Saved entries:

········

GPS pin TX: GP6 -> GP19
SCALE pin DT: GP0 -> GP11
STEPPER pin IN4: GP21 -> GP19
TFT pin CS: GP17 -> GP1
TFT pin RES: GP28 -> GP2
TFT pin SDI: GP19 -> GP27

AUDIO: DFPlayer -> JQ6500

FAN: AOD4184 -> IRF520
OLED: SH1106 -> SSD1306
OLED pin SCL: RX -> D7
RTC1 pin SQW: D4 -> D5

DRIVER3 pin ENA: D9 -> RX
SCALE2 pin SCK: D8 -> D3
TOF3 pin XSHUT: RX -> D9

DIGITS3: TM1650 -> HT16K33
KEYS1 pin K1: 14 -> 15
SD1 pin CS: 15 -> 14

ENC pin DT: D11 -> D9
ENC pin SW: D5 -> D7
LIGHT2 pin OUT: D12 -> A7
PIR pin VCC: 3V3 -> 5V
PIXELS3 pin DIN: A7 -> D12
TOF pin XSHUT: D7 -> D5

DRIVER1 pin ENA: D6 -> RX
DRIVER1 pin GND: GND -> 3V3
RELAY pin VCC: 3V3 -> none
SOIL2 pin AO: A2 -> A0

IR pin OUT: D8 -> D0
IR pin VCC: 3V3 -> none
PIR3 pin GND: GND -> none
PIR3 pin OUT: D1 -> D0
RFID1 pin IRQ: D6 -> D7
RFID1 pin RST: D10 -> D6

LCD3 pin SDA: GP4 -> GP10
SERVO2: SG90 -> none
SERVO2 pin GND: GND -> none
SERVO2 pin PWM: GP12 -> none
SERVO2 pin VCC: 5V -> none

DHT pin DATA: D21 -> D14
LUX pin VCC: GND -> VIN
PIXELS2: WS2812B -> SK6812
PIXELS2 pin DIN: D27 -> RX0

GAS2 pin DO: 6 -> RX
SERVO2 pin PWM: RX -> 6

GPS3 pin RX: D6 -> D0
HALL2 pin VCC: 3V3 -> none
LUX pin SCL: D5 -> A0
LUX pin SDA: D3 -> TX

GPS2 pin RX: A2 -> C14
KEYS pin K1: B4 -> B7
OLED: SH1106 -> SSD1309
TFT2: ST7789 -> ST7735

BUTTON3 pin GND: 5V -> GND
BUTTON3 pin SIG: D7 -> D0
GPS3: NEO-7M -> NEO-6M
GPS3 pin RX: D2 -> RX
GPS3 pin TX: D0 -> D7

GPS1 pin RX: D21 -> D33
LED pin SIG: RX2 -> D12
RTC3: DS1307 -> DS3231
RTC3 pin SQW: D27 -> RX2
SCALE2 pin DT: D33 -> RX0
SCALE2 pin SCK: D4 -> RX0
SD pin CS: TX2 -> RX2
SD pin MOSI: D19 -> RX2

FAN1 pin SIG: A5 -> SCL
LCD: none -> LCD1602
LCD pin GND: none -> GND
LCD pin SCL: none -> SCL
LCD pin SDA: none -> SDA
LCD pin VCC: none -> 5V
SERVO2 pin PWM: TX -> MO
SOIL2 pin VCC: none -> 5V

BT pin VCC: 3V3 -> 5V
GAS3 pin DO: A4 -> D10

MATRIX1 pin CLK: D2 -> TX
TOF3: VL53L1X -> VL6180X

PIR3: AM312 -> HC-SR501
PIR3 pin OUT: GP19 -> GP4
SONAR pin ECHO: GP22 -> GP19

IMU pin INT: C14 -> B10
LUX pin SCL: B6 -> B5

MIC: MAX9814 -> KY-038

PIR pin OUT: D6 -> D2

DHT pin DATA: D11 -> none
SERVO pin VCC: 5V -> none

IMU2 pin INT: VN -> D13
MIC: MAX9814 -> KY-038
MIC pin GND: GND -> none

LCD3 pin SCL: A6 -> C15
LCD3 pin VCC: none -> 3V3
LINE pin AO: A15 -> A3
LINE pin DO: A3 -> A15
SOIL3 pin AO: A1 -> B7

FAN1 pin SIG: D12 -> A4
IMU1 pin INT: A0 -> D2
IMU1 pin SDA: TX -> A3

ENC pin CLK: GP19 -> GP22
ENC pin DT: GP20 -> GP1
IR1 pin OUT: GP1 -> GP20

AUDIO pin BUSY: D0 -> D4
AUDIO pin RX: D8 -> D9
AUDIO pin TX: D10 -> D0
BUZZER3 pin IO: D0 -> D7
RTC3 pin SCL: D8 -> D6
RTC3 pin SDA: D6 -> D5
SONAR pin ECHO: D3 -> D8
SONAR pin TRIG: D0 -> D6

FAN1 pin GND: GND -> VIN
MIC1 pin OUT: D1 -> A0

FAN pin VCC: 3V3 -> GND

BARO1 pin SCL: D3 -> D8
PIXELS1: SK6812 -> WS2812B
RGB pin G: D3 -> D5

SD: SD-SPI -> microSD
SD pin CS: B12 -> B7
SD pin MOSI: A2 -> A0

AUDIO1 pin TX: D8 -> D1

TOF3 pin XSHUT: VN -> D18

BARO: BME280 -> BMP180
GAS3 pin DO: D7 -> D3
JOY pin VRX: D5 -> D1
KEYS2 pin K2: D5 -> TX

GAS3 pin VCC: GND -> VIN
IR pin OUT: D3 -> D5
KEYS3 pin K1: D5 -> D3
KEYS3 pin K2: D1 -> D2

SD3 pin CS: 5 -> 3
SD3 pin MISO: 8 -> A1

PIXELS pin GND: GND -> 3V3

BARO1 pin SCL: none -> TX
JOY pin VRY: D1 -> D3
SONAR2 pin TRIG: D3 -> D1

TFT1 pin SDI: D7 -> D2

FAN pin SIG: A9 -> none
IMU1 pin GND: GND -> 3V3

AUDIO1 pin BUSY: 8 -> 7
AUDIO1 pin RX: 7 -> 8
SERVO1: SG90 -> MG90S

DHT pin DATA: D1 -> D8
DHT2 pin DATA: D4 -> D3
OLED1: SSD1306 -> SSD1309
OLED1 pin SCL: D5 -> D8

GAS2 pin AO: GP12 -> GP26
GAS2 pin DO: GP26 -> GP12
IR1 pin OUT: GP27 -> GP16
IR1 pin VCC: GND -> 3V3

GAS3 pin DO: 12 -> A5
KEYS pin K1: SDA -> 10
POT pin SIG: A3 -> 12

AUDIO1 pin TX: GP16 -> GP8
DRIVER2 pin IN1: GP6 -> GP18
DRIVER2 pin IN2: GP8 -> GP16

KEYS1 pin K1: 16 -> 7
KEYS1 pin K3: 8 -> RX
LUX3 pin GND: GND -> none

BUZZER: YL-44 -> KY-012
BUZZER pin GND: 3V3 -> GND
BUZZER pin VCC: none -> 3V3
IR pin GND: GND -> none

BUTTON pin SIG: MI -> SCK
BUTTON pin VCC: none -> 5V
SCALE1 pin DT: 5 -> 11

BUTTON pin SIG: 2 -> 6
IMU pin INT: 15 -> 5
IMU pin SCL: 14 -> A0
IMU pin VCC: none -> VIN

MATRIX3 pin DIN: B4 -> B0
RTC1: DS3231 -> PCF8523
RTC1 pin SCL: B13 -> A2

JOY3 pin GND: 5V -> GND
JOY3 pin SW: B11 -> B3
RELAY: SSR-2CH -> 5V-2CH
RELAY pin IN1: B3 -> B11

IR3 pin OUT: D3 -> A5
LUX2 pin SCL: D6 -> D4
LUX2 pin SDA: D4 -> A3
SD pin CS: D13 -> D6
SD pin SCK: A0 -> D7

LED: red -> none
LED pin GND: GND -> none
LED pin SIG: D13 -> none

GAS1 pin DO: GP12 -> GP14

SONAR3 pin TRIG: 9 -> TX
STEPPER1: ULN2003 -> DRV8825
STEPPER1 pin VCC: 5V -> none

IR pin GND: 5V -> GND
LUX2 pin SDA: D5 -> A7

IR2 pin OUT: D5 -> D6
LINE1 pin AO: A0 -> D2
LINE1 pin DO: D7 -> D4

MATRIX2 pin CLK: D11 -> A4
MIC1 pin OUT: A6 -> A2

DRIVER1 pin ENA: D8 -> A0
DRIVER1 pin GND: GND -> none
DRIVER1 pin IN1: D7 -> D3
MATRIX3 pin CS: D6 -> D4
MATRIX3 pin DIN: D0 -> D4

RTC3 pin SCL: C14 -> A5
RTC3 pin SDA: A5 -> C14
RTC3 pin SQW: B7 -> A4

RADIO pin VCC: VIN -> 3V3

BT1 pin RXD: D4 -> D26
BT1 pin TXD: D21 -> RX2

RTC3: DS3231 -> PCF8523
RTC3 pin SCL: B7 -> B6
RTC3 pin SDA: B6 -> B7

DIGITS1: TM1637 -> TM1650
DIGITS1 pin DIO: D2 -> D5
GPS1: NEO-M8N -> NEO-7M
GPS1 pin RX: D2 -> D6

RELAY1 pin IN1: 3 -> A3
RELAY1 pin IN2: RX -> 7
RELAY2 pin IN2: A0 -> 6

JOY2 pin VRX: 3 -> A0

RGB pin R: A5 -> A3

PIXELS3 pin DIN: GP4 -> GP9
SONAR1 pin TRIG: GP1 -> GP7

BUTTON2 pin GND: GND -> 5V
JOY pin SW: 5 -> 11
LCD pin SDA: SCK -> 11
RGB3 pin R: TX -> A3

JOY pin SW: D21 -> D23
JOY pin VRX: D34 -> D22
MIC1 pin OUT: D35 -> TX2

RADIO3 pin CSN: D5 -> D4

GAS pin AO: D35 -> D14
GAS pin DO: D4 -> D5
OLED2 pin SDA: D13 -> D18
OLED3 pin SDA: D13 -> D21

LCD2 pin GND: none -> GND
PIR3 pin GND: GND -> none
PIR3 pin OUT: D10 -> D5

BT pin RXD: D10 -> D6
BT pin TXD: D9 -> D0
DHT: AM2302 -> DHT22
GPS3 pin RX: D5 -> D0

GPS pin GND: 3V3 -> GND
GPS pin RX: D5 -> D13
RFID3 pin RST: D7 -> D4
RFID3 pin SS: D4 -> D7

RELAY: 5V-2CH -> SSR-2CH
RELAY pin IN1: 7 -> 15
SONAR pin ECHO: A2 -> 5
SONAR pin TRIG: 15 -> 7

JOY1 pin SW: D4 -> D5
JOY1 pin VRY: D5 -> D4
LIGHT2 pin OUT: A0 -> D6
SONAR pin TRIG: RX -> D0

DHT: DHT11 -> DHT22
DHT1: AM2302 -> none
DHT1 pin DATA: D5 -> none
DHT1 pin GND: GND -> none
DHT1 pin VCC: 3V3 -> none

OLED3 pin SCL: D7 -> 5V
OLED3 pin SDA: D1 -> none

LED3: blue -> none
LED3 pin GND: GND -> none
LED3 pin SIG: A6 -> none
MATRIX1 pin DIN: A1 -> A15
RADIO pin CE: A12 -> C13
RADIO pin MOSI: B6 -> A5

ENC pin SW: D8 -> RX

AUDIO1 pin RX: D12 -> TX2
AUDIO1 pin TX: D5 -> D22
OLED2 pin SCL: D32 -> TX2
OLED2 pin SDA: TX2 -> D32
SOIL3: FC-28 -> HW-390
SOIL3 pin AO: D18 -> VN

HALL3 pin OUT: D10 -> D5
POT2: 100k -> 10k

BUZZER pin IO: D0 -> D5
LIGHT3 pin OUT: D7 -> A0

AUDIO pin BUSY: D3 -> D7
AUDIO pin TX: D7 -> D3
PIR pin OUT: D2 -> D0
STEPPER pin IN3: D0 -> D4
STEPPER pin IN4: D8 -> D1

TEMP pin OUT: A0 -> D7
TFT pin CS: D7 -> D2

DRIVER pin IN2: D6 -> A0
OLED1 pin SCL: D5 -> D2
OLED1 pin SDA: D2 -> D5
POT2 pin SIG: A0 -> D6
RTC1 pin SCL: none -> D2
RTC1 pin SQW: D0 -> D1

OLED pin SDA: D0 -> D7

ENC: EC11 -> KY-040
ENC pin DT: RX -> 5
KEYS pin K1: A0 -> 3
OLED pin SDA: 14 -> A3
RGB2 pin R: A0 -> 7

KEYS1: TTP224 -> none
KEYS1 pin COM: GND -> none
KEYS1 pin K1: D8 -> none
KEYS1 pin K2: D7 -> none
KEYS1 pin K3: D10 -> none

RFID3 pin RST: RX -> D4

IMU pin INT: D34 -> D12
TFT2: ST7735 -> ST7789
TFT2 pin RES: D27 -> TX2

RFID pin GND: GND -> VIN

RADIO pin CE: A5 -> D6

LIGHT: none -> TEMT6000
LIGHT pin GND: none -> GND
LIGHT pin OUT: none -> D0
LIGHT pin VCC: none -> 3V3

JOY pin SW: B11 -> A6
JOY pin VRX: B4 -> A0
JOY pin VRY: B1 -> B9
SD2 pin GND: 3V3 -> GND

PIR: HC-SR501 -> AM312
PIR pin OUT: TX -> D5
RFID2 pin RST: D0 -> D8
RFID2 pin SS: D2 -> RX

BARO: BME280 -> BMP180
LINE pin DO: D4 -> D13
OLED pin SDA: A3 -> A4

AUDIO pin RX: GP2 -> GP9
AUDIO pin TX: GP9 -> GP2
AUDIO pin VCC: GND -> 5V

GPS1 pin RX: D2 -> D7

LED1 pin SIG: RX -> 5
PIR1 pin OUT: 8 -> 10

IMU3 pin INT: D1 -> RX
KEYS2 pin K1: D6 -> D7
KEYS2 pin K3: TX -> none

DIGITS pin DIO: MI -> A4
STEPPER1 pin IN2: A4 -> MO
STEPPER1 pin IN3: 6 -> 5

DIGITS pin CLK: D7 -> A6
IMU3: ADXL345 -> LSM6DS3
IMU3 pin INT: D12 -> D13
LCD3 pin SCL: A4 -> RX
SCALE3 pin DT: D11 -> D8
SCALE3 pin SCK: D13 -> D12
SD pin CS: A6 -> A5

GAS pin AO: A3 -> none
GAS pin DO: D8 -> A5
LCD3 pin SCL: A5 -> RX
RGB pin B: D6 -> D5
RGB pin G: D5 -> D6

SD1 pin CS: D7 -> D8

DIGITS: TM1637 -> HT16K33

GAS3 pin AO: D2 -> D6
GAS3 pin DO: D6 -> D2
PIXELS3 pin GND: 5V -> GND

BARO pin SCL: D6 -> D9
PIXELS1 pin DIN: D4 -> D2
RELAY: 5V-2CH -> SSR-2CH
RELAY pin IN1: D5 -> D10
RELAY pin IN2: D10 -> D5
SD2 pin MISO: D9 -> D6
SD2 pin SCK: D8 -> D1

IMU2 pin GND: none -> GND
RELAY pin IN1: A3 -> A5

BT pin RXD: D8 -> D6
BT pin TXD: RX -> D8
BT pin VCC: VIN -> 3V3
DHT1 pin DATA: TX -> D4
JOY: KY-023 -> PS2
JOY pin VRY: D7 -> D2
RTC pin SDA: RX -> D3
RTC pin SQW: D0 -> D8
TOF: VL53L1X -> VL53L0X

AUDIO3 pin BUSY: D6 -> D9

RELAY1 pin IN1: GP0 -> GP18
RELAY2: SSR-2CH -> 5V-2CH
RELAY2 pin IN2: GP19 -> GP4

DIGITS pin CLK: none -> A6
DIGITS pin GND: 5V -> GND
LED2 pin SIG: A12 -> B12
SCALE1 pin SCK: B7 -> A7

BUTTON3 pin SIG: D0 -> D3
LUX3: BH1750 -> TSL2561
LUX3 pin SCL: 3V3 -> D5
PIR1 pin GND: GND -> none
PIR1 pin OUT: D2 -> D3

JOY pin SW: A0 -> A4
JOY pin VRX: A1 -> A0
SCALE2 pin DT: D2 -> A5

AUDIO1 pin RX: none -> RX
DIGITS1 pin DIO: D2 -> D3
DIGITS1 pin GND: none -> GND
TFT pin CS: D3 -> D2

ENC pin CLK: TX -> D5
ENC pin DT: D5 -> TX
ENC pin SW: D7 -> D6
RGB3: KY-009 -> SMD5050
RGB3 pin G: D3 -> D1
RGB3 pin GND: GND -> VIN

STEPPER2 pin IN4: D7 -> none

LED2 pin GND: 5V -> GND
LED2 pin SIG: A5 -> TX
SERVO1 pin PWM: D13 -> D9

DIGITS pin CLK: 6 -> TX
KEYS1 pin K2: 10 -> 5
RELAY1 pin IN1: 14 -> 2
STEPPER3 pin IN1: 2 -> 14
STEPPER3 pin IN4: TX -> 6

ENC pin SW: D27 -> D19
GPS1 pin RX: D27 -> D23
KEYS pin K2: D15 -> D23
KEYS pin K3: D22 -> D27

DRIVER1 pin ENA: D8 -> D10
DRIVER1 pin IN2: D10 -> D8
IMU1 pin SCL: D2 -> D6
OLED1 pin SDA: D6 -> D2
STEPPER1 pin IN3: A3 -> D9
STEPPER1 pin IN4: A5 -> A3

········

Your instructions:
Your answer should be the exact lines above from the one with "FAN pin VCC: 3V3 -> GND" through the one with "KEYS1 pin K1: 16 -> 7", both included, and nothing besides.

The answer:
FAN pin VCC: 3V3 -> GND

BARO1 pin SCL: D3 -> D8
PIXELS1: SK6812 -> WS2812B
RGB pin G: D3 -> D5

SD: SD-SPI -> microSD
SD pin CS: B12 -> B7
SD pin MOSI: A2 -> A0

AUDIO1 pin TX: D8 -> D1

TOF3 pin XSHUT: VN -> D18

BARO: BME280 -> BMP180
GAS3 pin DO: D7 -> D3
JOY pin VRX: D5 -> D1
KEYS2 pin K2: D5 -> TX

GAS3 pin VCC: GND -> VIN
IR pin OUT: D3 -> D5
KEYS3 pin K1: D5 -> D3
KEYS3 pin K2: D1 -> D2

SD3 pin CS: 5 -> 3
SD3 pin MISO: 8 -> A1

PIXELS pin GND: GND -> 3V3

BARO1 pin SCL: none -> TX
JOY pin VRY: D1 -> D3
SONAR2 pin TRIG: D3 -> D1

TFT1 pin SDI: D7 -> D2

FAN pin SIG: A9 -> none
IMU1 pin GND: GND -> 3V3

AUDIO1 pin BUSY: 8 -> 7
AUDIO1 pin RX: 7 -> 8
SERVO1: SG90 -> MG90S

DHT pin DATA: D1 -> D8
DHT2 pin DATA: D4 -> D3
OLED1: SSD1306 -> SSD1309
OLED1 pin SCL: D5 -> D8

GAS2 pin AO: GP12 -> GP26
GAS2 pin DO: GP26 -> GP12
IR1 pin OUT: GP27 -> GP16
IR1 pin VCC: GND -> 3V3

GAS3 pin DO: 12 -> A5
KEYS pin K1: SDA -> 10
POT pin SIG: A3 -> 12

AUDIO1 pin TX: GP16 -> GP8
DRIVER2 pin IN1: GP6 -> GP18
DRIVER2 pin IN2: GP8 -> GP16

KEYS1 pin K1: 16 -> 7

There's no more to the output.